======== Dataset section

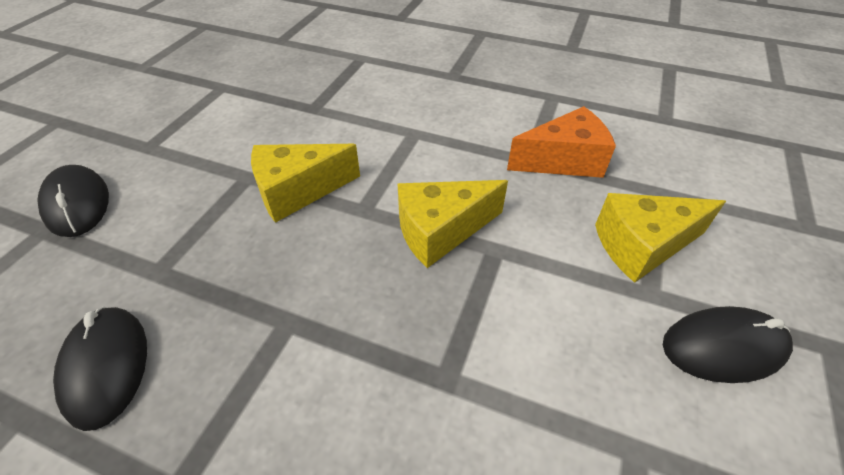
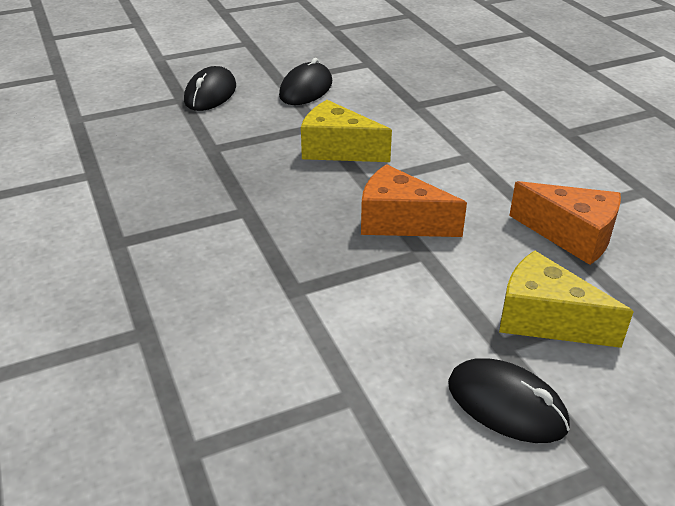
camera: 45 degrees right, 10 degrees down
(106, 367) = (144, 176): black mouse -> black mouse (306, 89)
(441, 231) = (399, 222): yellow cheese -> orange cheese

================

Return the material exactly as given, apart from the pictures.

▶ _Response_
camera: 45 degrees right, 10 degrees down
(106, 367) = (144, 176): black mouse -> black mouse (306, 89)
(441, 231) = (399, 222): yellow cheese -> orange cheese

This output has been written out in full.